#### JOB ITEM
What lines of the data hold the string "degrees"? Pull each one out.
RECORDED INFORMATION START
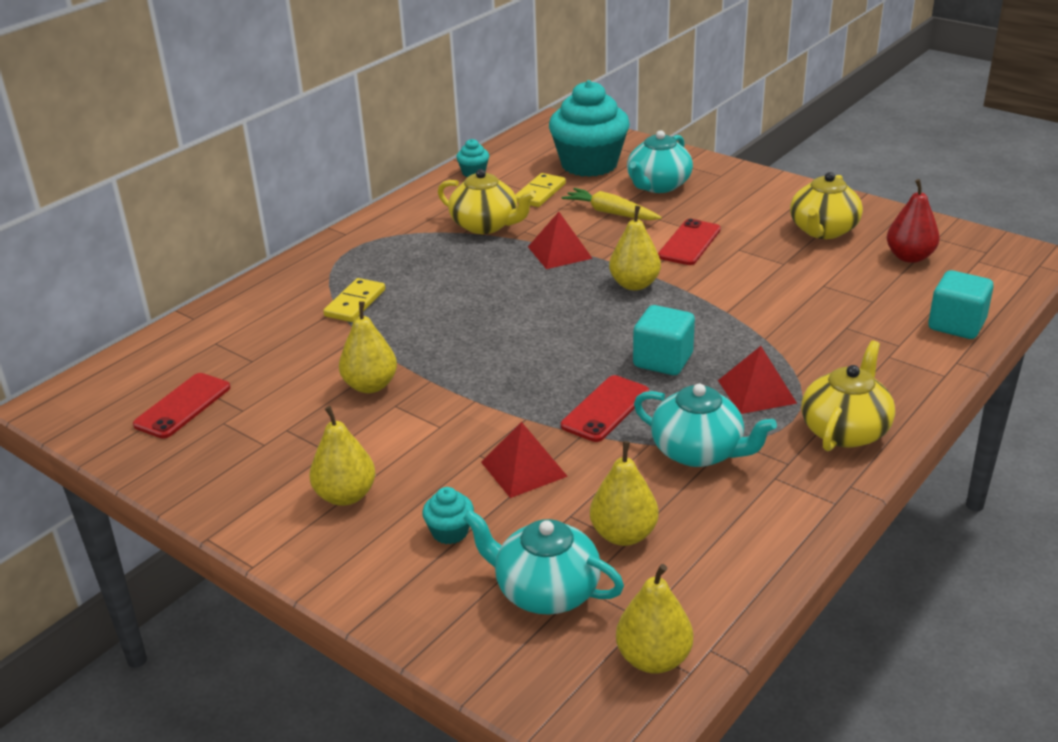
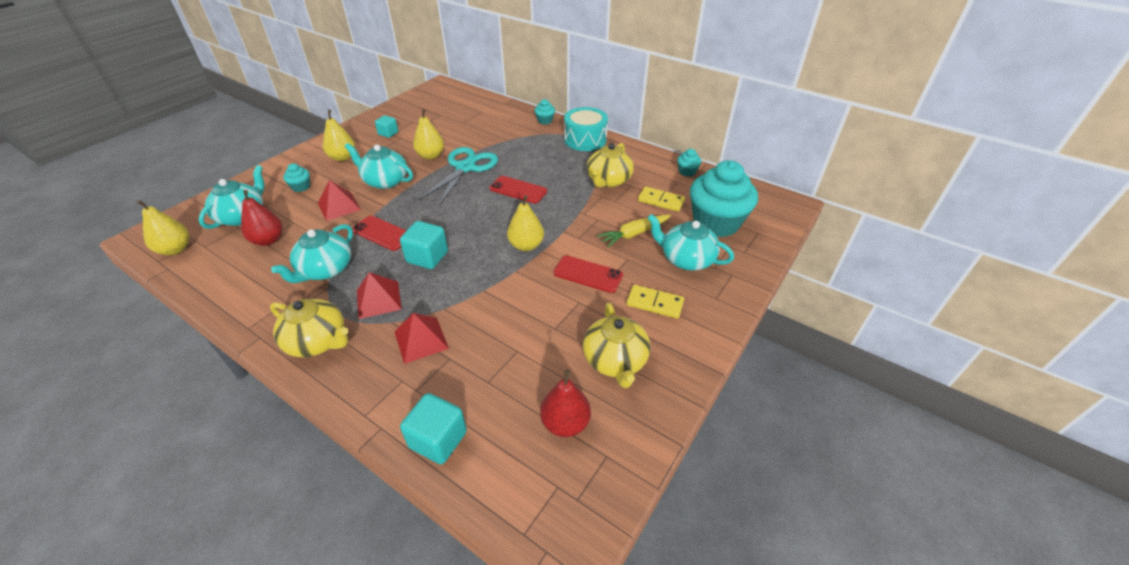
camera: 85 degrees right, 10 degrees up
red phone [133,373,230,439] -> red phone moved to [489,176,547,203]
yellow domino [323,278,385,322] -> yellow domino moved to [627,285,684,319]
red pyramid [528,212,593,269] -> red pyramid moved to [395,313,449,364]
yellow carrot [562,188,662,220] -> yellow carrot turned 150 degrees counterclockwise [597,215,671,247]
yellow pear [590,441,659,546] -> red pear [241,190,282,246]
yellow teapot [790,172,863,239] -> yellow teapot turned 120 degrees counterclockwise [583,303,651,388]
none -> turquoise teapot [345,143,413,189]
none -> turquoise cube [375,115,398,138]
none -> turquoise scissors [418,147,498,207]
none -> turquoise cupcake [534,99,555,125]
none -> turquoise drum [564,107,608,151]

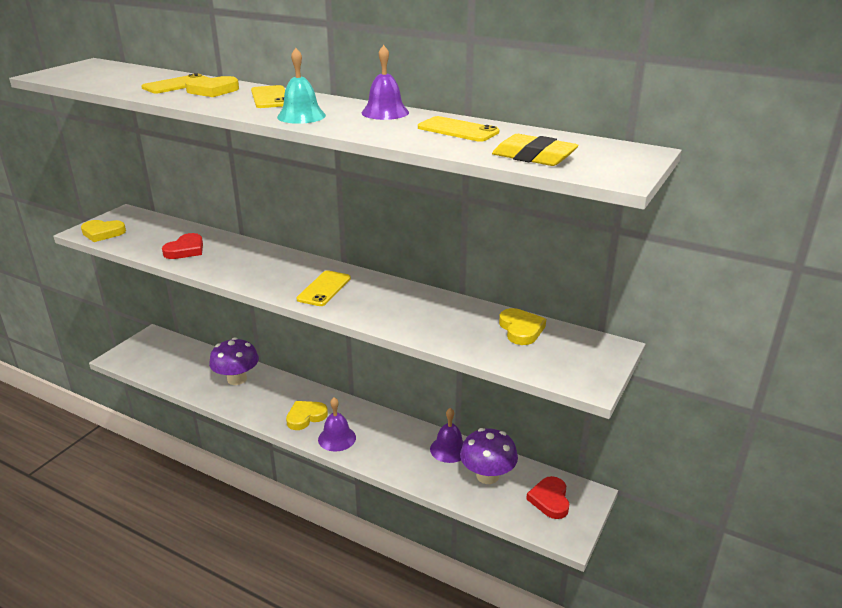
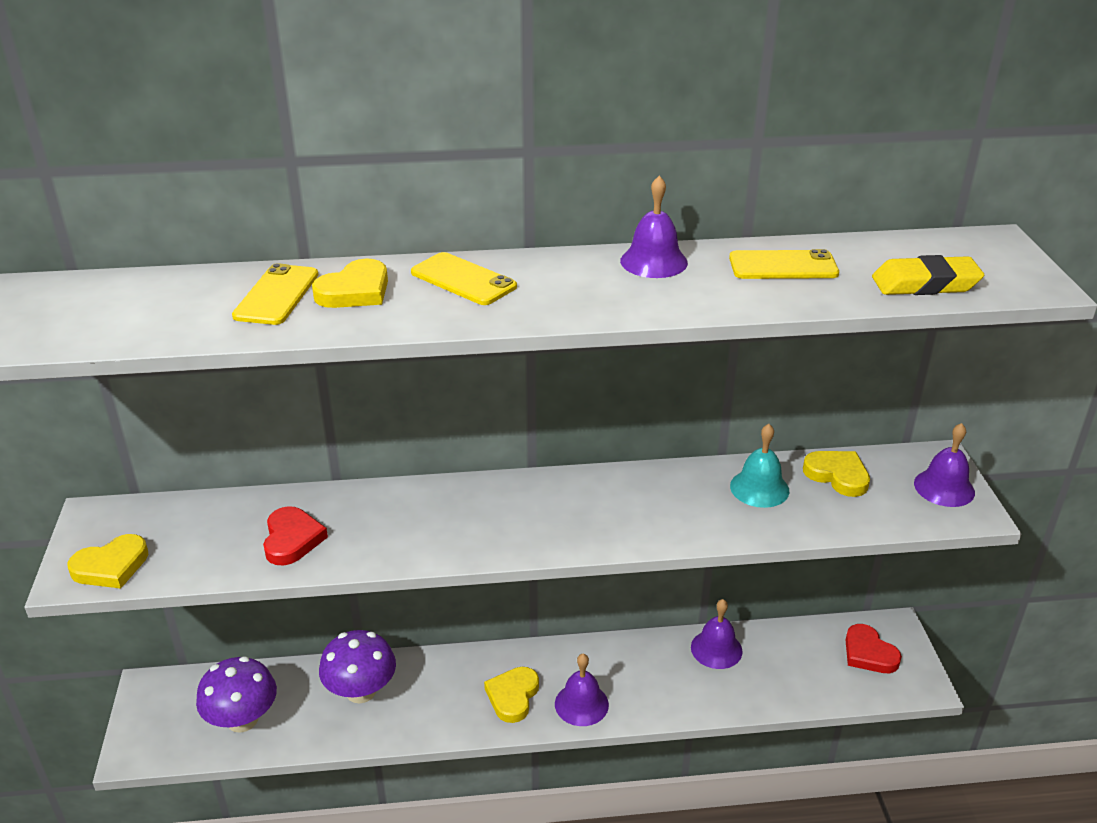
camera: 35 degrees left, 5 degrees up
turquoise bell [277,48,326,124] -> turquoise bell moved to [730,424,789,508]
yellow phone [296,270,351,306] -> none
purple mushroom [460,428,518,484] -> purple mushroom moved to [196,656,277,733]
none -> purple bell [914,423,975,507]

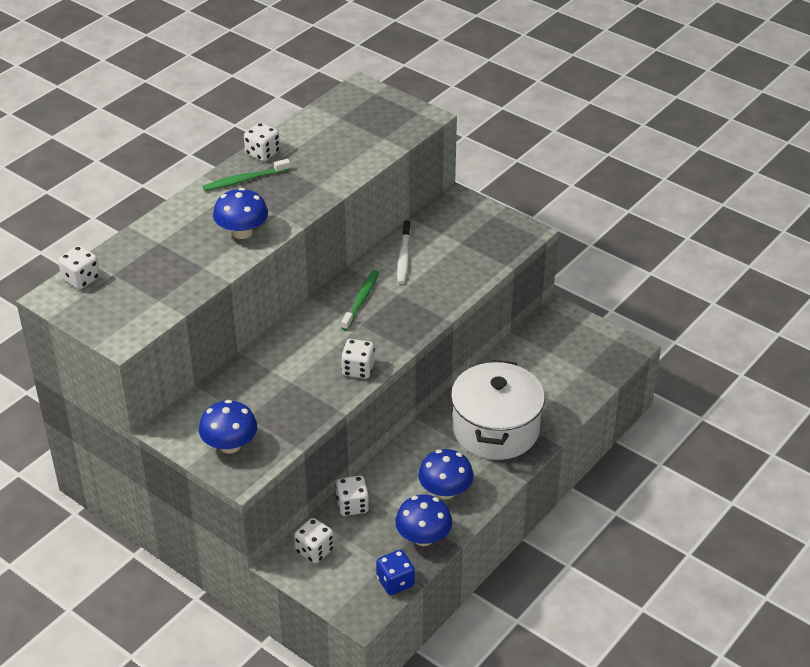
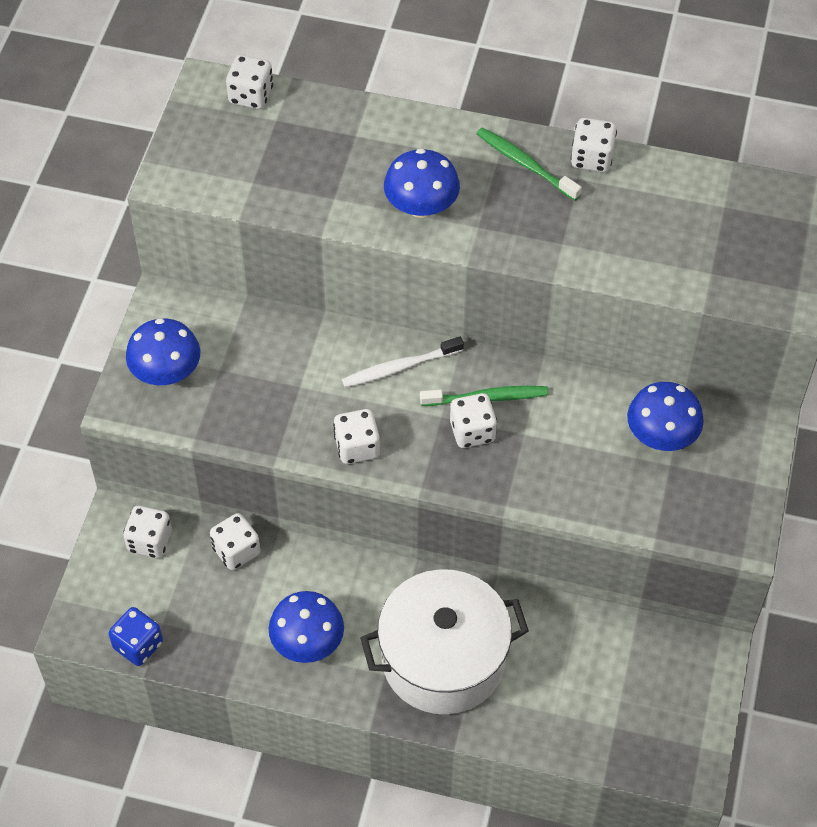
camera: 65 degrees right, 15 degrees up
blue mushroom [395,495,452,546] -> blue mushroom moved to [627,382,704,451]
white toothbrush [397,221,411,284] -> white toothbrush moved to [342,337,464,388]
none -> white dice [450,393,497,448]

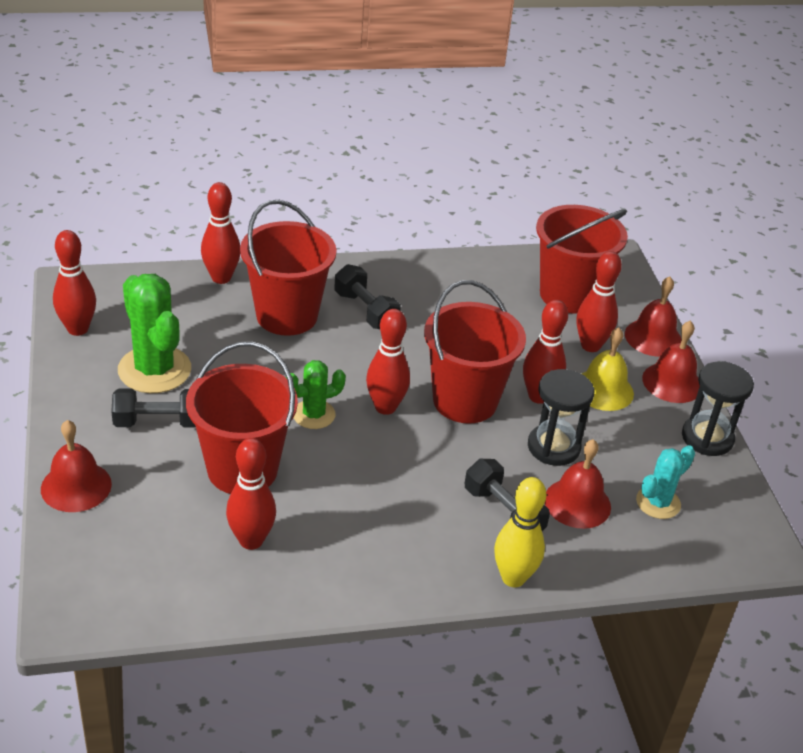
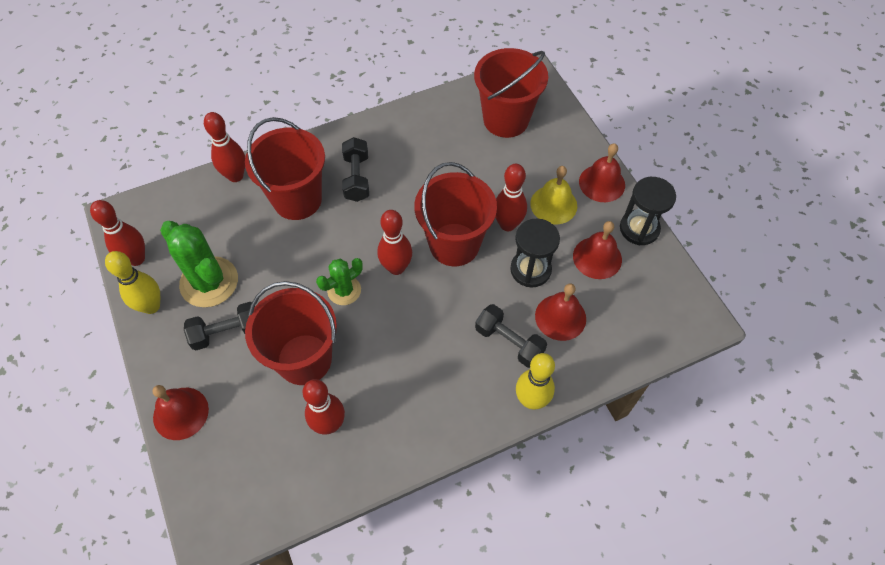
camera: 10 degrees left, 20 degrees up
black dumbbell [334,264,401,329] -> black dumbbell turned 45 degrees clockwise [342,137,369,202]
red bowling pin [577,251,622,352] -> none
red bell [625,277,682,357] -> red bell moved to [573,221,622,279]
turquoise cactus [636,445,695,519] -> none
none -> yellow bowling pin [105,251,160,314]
RECORDED INFORMATION END
#### SOLUTION
camera: 85 degrees right, 10 degrees up
yellow carrot [562,188,662,220] -> yellow carrot turned 150 degrees counterclockwise [597,215,671,247]
yellow teapot [790,172,863,239] -> yellow teapot turned 120 degrees counterclockwise [583,303,651,388]
camera: 35 degrees left, 5 degrees up
camera: 65 degrees right, 15 degrees up
camera: 10 degrees left, 20 degrees up
black dumbbell [334,264,401,329] -> black dumbbell turned 45 degrees clockwise [342,137,369,202]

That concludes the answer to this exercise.